| Exercise objective |
Would you repeat the listing below verbatim and drop the images?

| Supplied information |
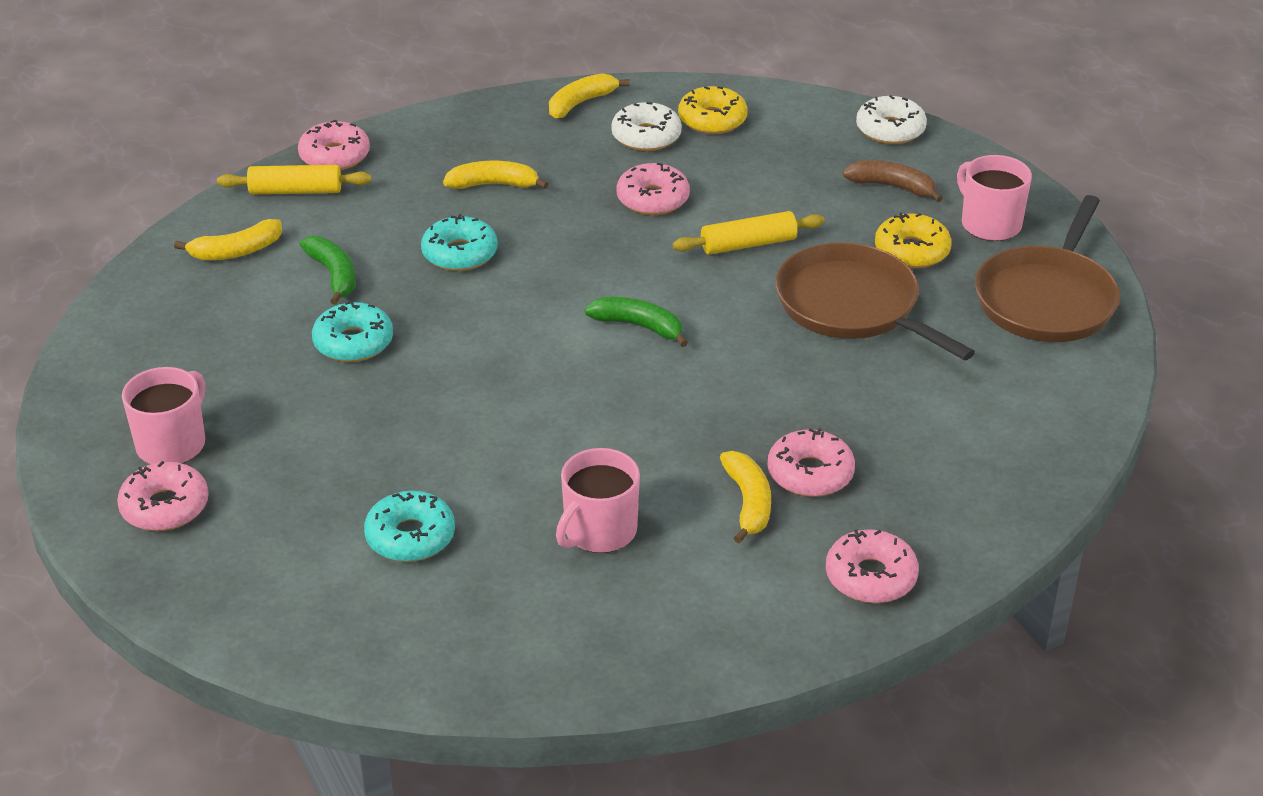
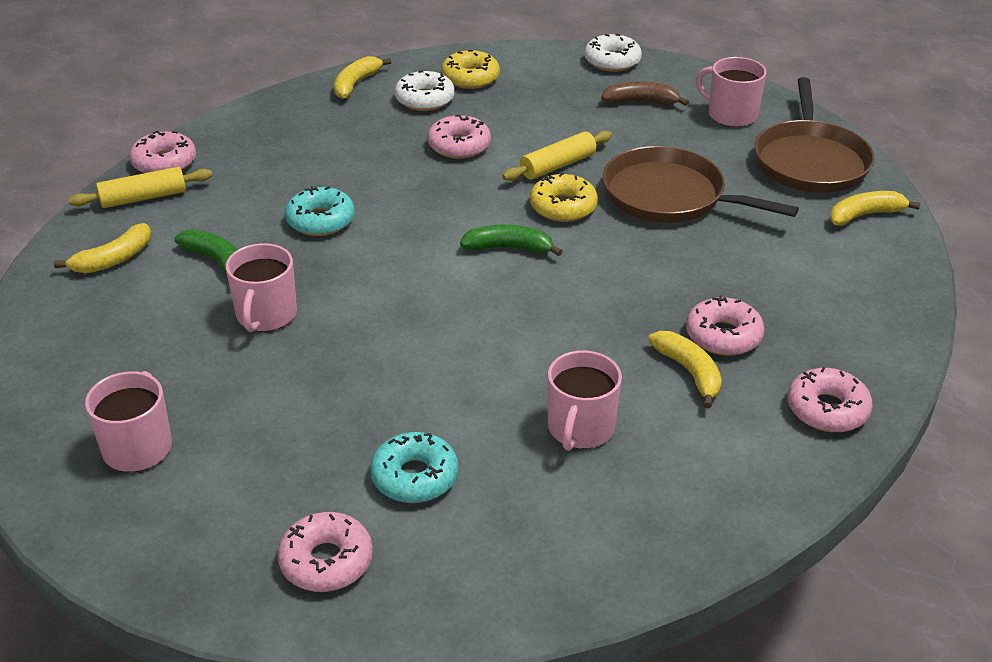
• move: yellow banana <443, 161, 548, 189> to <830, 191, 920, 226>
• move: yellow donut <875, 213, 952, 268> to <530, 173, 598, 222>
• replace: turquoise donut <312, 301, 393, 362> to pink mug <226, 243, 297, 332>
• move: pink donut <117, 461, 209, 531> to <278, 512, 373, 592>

| Exercise output |
• move: yellow banana <443, 161, 548, 189> to <830, 191, 920, 226>
• move: yellow donut <875, 213, 952, 268> to <530, 173, 598, 222>
• replace: turquoise donut <312, 301, 393, 362> to pink mug <226, 243, 297, 332>
• move: pink donut <117, 461, 209, 531> to <278, 512, 373, 592>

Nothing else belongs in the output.